■ **ABOUT THIS TASK**:
Look for "schottky" in each line of the records, and copy the lines that have it.

═══ PROVIDED MATERIAL

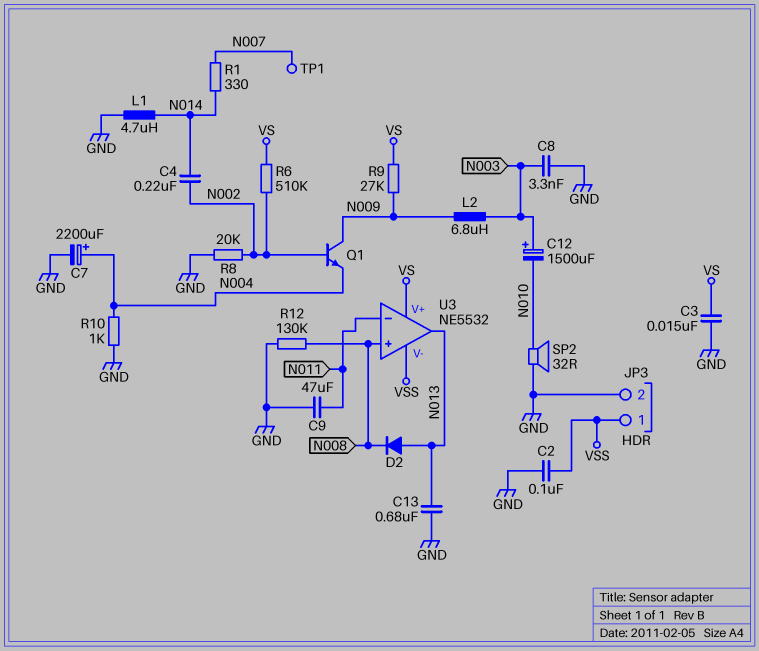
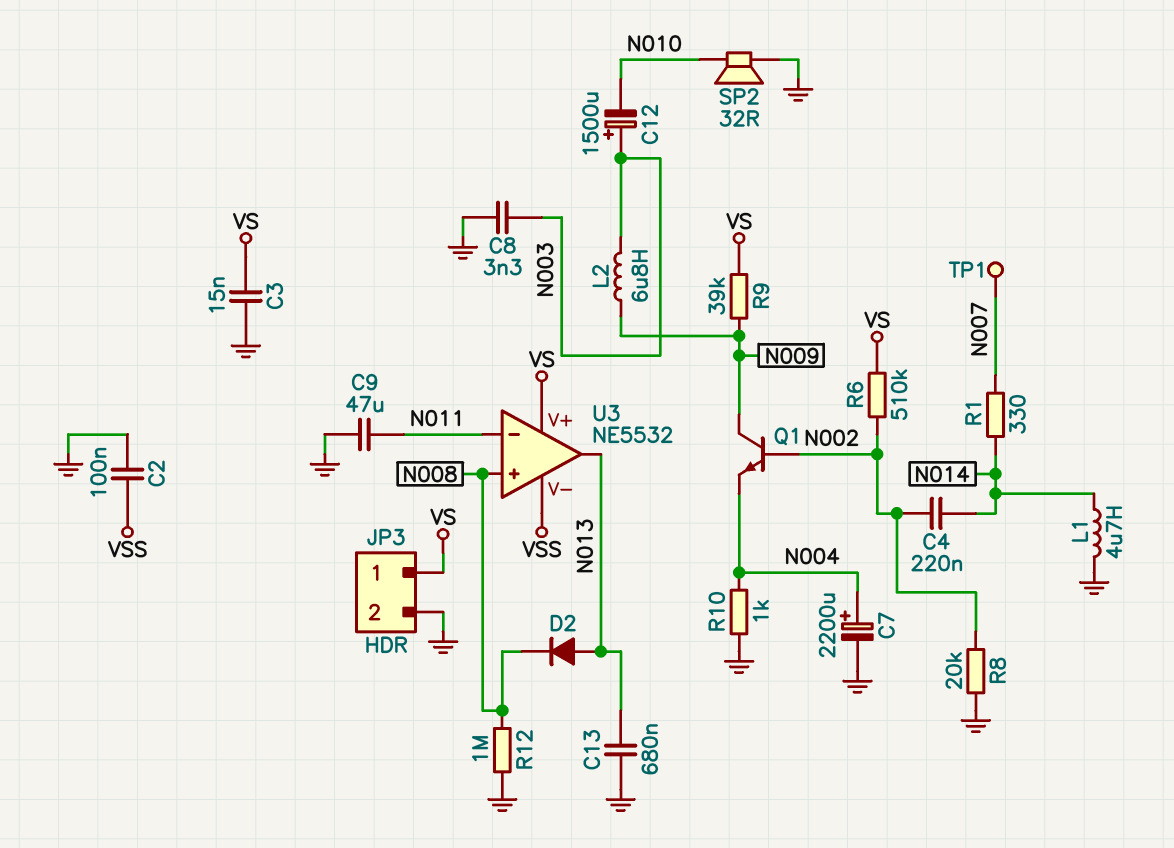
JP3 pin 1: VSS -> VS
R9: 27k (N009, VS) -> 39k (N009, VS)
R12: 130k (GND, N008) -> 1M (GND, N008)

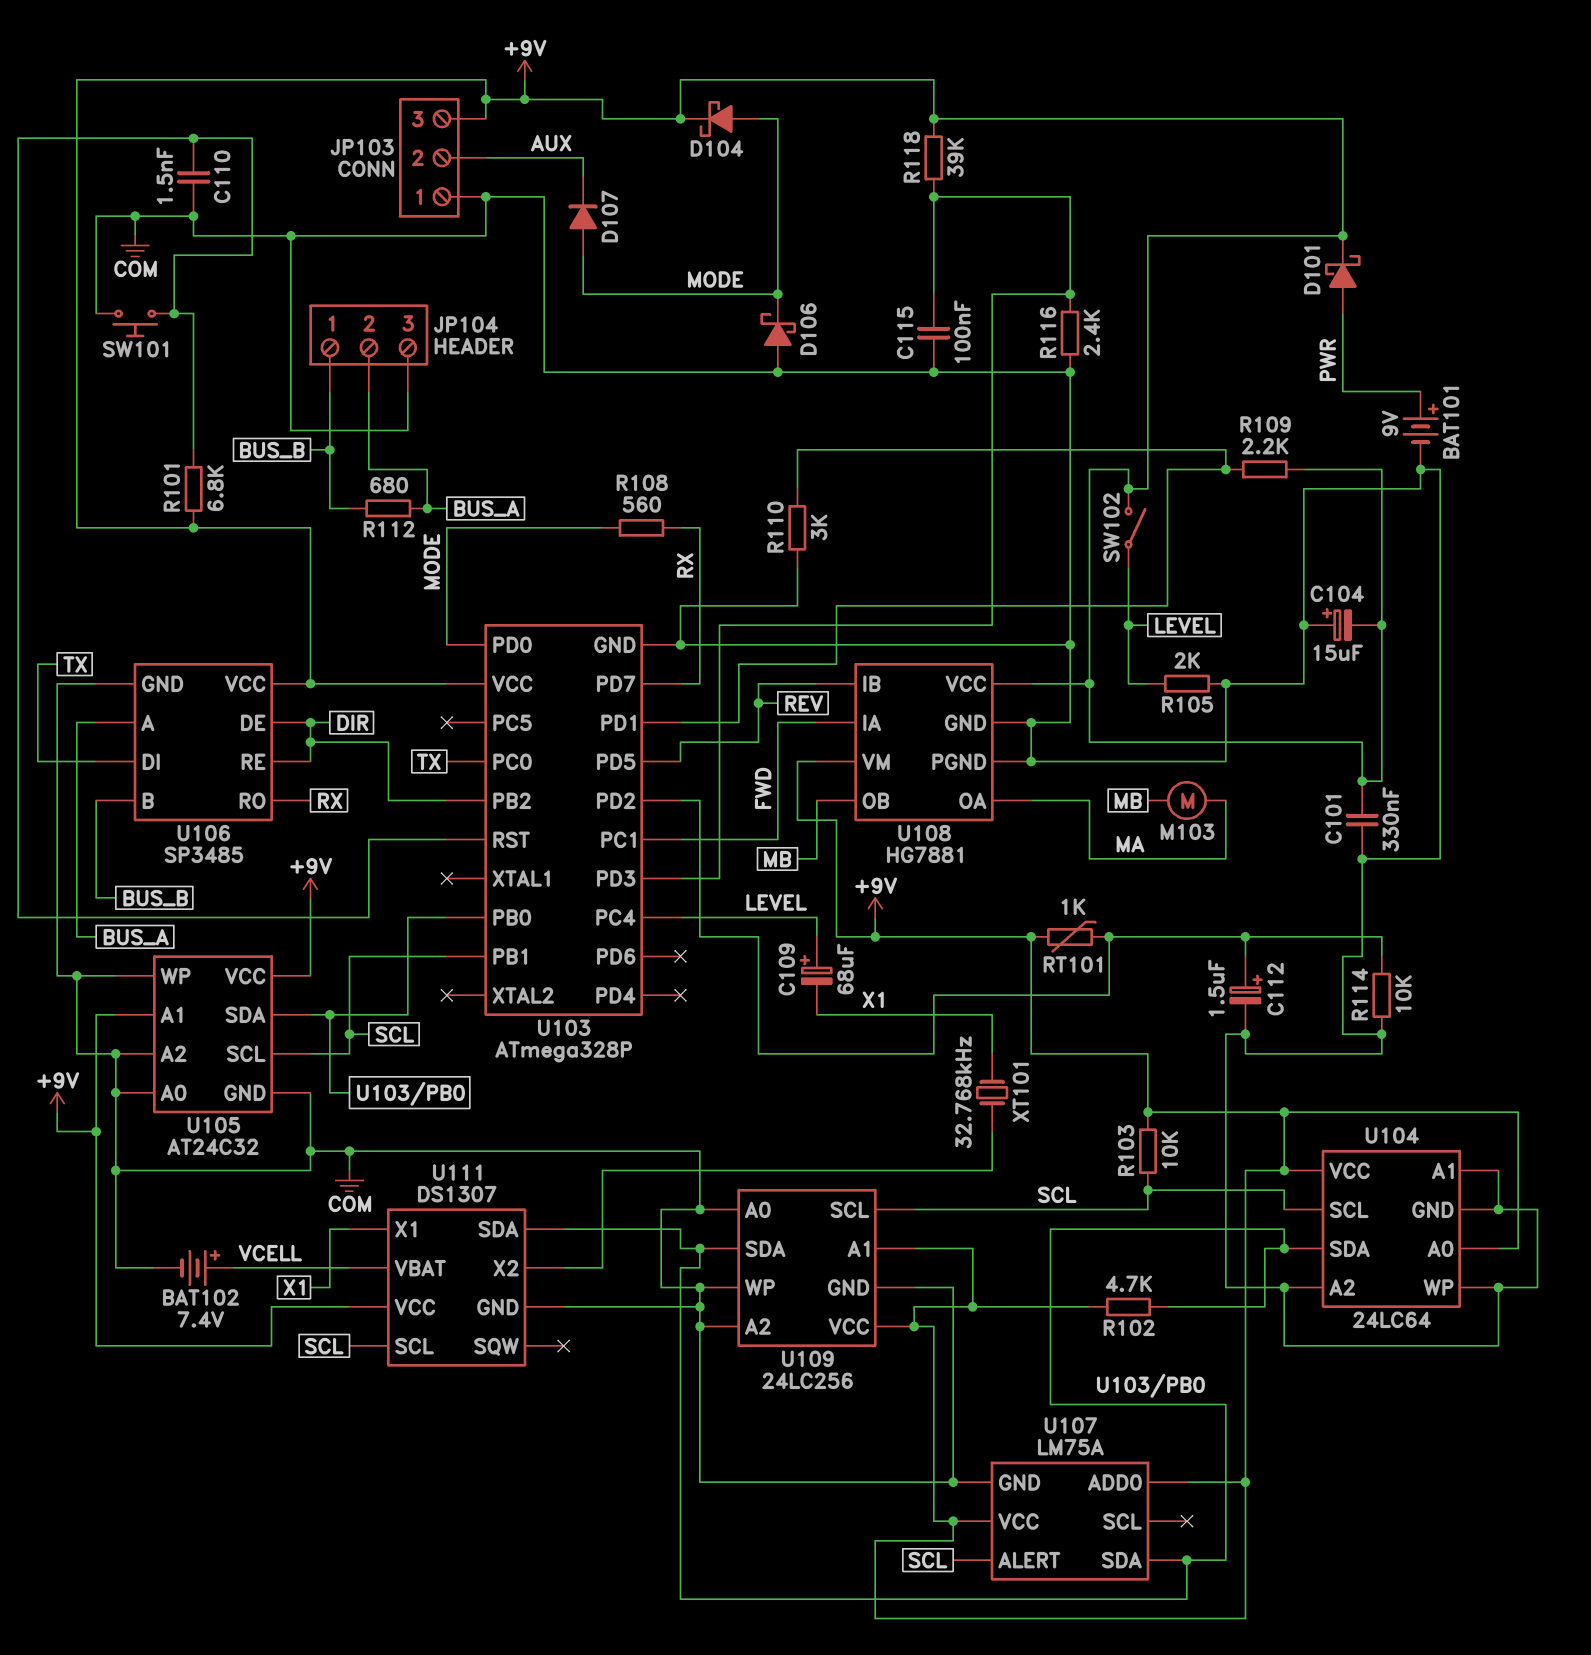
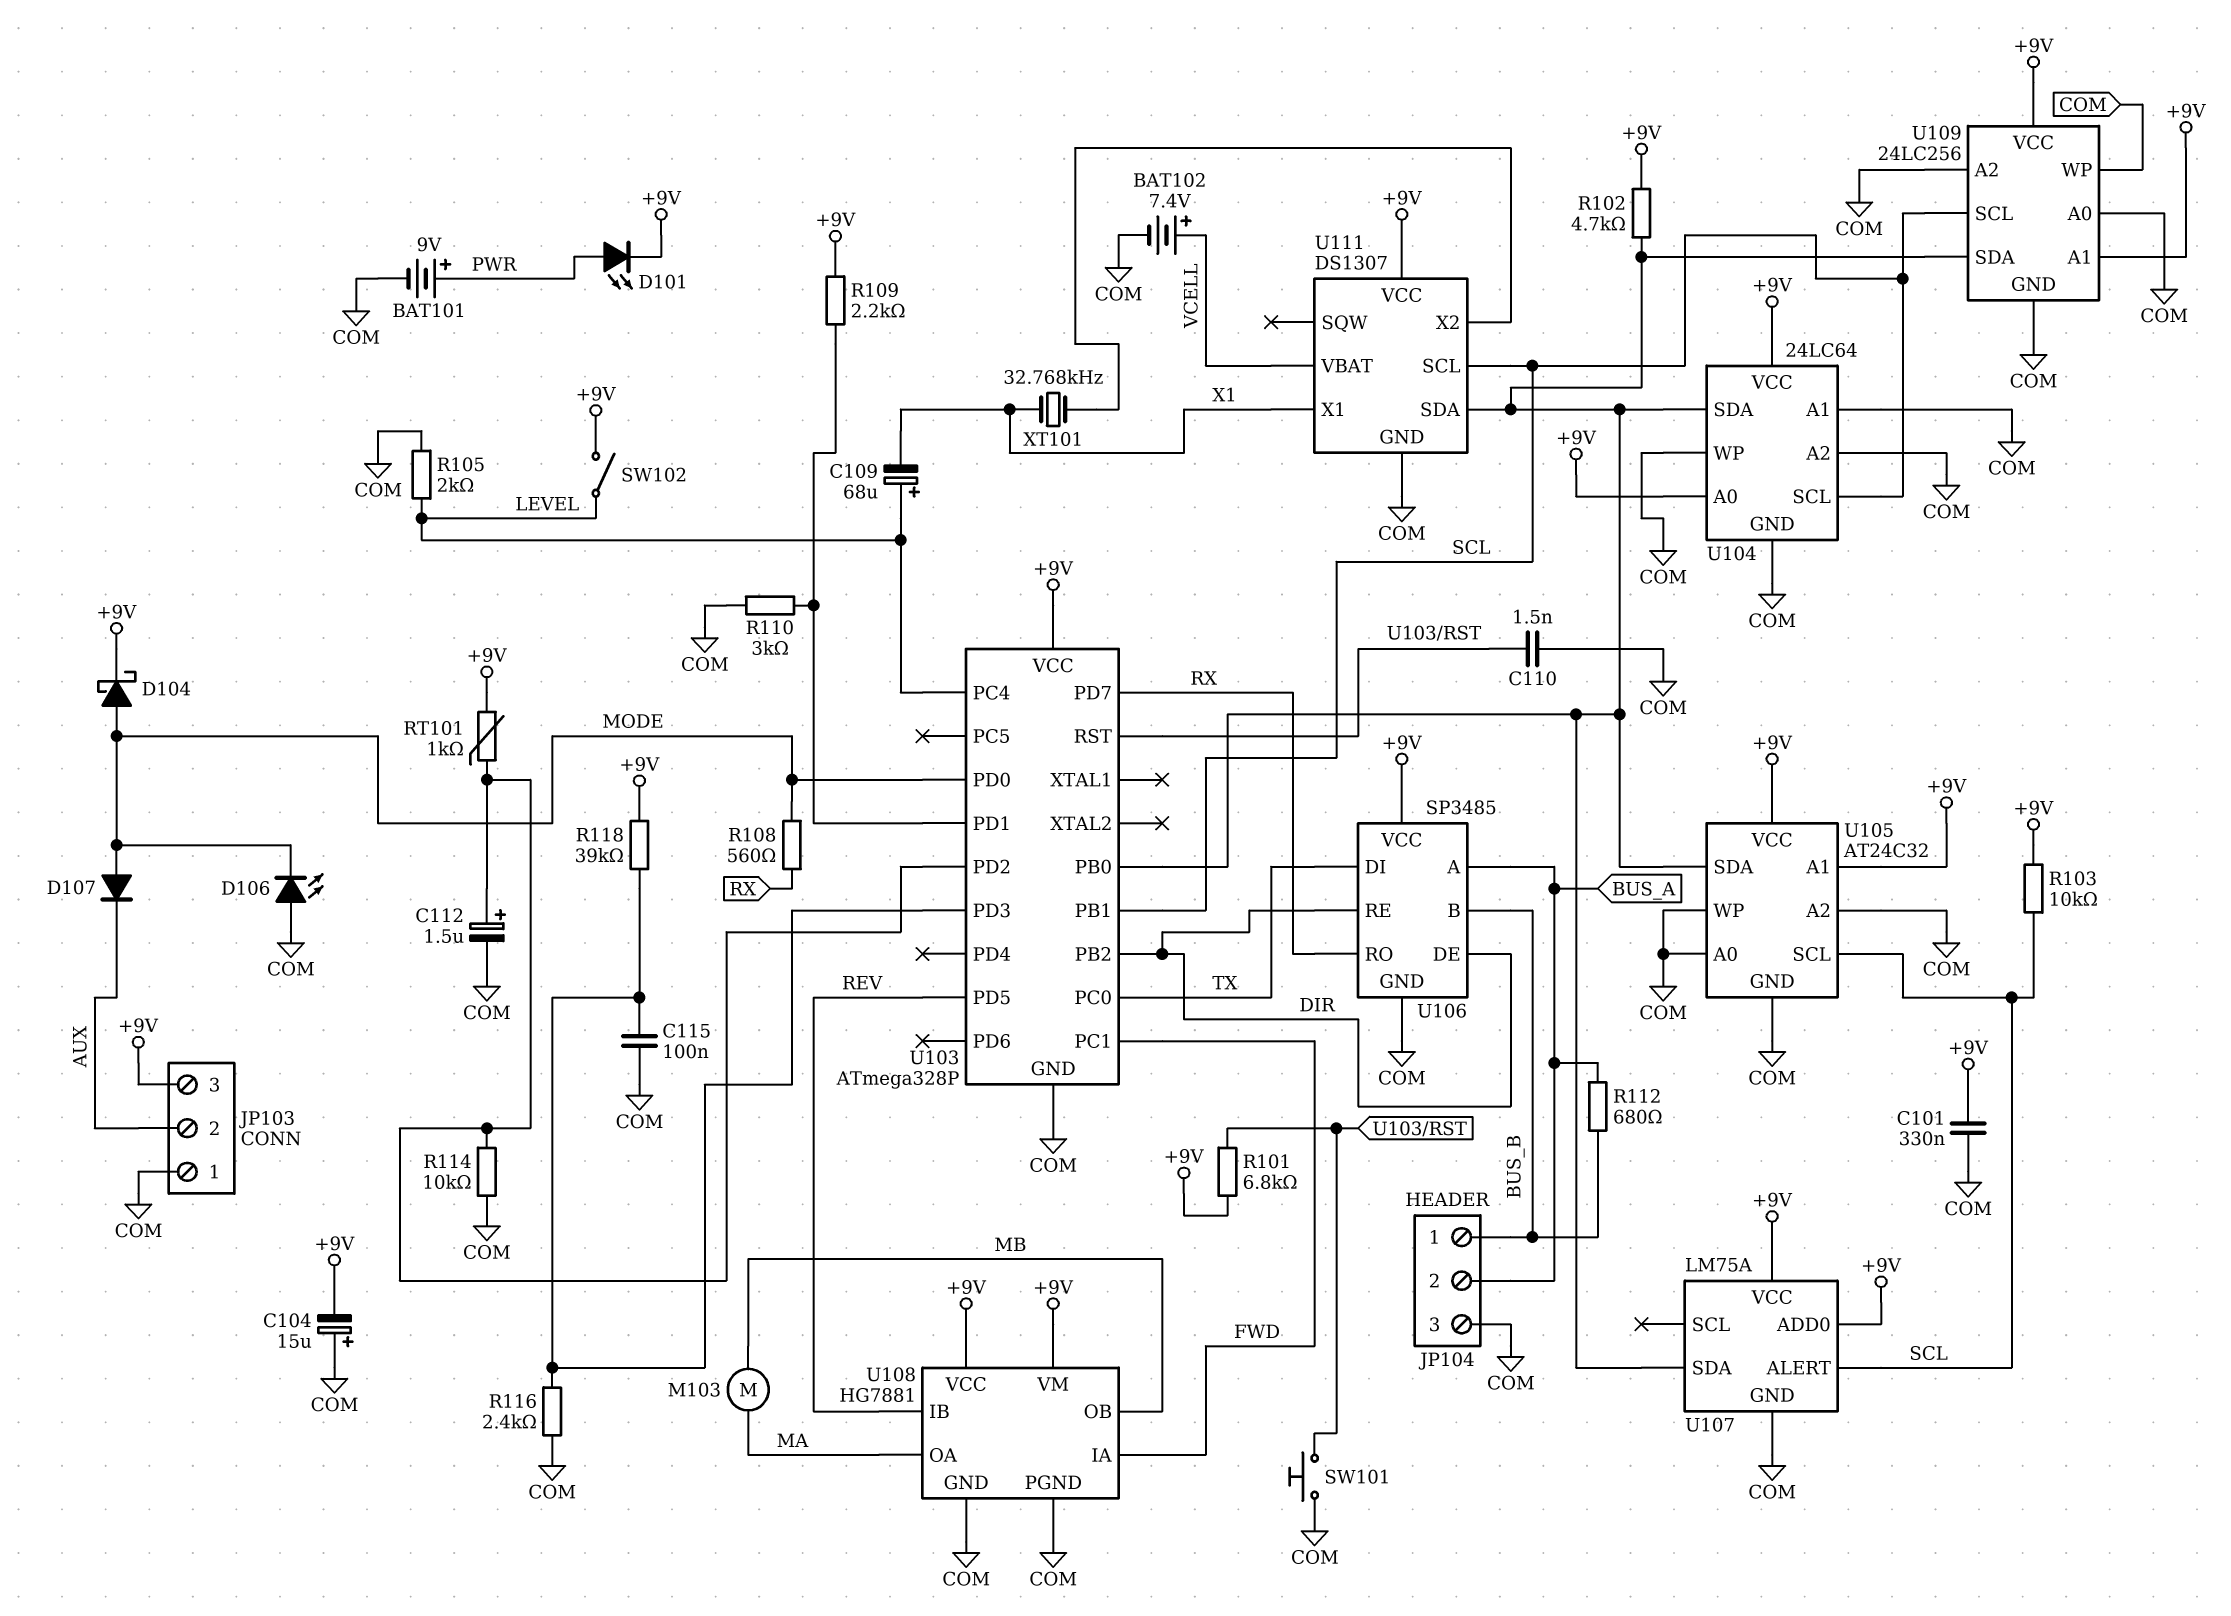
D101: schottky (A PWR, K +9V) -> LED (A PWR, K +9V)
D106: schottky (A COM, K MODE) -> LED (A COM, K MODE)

══════

■ **ANSWER TO THIS TASK**:
D101: schottky (A PWR, K +9V) -> LED (A PWR, K +9V)
D106: schottky (A COM, K MODE) -> LED (A COM, K MODE)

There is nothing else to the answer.